━━━ EXTRACTED DATA

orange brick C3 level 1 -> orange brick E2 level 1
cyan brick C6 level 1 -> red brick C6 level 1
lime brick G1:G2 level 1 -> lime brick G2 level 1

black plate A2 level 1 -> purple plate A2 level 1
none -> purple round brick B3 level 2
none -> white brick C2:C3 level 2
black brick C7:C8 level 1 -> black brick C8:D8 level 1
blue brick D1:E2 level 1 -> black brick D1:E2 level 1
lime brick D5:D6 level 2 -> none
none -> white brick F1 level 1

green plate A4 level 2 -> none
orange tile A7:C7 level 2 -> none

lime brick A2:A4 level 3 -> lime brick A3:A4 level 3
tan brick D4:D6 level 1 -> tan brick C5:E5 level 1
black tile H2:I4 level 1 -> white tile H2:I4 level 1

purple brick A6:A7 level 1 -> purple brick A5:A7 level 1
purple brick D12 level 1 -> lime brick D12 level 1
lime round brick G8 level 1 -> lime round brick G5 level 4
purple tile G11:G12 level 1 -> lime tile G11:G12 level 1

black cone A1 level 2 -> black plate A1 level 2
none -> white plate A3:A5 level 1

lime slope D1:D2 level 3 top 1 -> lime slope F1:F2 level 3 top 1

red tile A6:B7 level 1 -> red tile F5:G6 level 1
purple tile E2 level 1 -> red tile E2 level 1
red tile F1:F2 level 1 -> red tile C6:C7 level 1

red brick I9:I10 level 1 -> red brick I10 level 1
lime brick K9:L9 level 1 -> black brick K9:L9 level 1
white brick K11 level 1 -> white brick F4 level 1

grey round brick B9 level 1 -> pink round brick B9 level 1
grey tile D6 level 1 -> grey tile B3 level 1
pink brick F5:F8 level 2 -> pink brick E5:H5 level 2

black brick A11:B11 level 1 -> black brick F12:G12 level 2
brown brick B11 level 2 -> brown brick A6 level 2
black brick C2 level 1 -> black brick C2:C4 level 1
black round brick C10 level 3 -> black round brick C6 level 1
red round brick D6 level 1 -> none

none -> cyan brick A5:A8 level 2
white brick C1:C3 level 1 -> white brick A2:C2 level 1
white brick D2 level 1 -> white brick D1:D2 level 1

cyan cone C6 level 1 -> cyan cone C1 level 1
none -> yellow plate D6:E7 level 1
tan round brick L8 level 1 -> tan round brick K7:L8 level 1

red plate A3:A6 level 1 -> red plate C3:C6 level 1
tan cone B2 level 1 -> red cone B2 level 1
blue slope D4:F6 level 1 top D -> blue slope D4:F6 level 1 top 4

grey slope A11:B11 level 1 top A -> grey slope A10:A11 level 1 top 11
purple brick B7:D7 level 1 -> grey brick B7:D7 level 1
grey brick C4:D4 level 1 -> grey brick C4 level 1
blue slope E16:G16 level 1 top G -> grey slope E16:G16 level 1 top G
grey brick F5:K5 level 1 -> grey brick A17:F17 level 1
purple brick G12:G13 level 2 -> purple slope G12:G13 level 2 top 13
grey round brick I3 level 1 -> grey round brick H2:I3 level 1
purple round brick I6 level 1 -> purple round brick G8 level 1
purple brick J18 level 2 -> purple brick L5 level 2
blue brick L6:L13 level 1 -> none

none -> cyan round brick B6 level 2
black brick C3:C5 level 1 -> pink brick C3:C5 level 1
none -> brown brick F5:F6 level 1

━━━━━━

(TASK PROMPT): Copy all the data. Match it exactly.

(REPLY):
orange brick C3 level 1 -> orange brick E2 level 1
cyan brick C6 level 1 -> red brick C6 level 1
lime brick G1:G2 level 1 -> lime brick G2 level 1

black plate A2 level 1 -> purple plate A2 level 1
none -> purple round brick B3 level 2
none -> white brick C2:C3 level 2
black brick C7:C8 level 1 -> black brick C8:D8 level 1
blue brick D1:E2 level 1 -> black brick D1:E2 level 1
lime brick D5:D6 level 2 -> none
none -> white brick F1 level 1

green plate A4 level 2 -> none
orange tile A7:C7 level 2 -> none

lime brick A2:A4 level 3 -> lime brick A3:A4 level 3
tan brick D4:D6 level 1 -> tan brick C5:E5 level 1
black tile H2:I4 level 1 -> white tile H2:I4 level 1

purple brick A6:A7 level 1 -> purple brick A5:A7 level 1
purple brick D12 level 1 -> lime brick D12 level 1
lime round brick G8 level 1 -> lime round brick G5 level 4
purple tile G11:G12 level 1 -> lime tile G11:G12 level 1

black cone A1 level 2 -> black plate A1 level 2
none -> white plate A3:A5 level 1

lime slope D1:D2 level 3 top 1 -> lime slope F1:F2 level 3 top 1

red tile A6:B7 level 1 -> red tile F5:G6 level 1
purple tile E2 level 1 -> red tile E2 level 1
red tile F1:F2 level 1 -> red tile C6:C7 level 1

red brick I9:I10 level 1 -> red brick I10 level 1
lime brick K9:L9 level 1 -> black brick K9:L9 level 1
white brick K11 level 1 -> white brick F4 level 1

grey round brick B9 level 1 -> pink round brick B9 level 1
grey tile D6 level 1 -> grey tile B3 level 1
pink brick F5:F8 level 2 -> pink brick E5:H5 level 2

black brick A11:B11 level 1 -> black brick F12:G12 level 2
brown brick B11 level 2 -> brown brick A6 level 2
black brick C2 level 1 -> black brick C2:C4 level 1
black round brick C10 level 3 -> black round brick C6 level 1
red round brick D6 level 1 -> none

none -> cyan brick A5:A8 level 2
white brick C1:C3 level 1 -> white brick A2:C2 level 1
white brick D2 level 1 -> white brick D1:D2 level 1

cyan cone C6 level 1 -> cyan cone C1 level 1
none -> yellow plate D6:E7 level 1
tan round brick L8 level 1 -> tan round brick K7:L8 level 1

red plate A3:A6 level 1 -> red plate C3:C6 level 1
tan cone B2 level 1 -> red cone B2 level 1
blue slope D4:F6 level 1 top D -> blue slope D4:F6 level 1 top 4

grey slope A11:B11 level 1 top A -> grey slope A10:A11 level 1 top 11
purple brick B7:D7 level 1 -> grey brick B7:D7 level 1
grey brick C4:D4 level 1 -> grey brick C4 level 1
blue slope E16:G16 level 1 top G -> grey slope E16:G16 level 1 top G
grey brick F5:K5 level 1 -> grey brick A17:F17 level 1
purple brick G12:G13 level 2 -> purple slope G12:G13 level 2 top 13
grey round brick I3 level 1 -> grey round brick H2:I3 level 1
purple round brick I6 level 1 -> purple round brick G8 level 1
purple brick J18 level 2 -> purple brick L5 level 2
blue brick L6:L13 level 1 -> none

none -> cyan round brick B6 level 2
black brick C3:C5 level 1 -> pink brick C3:C5 level 1
none -> brown brick F5:F6 level 1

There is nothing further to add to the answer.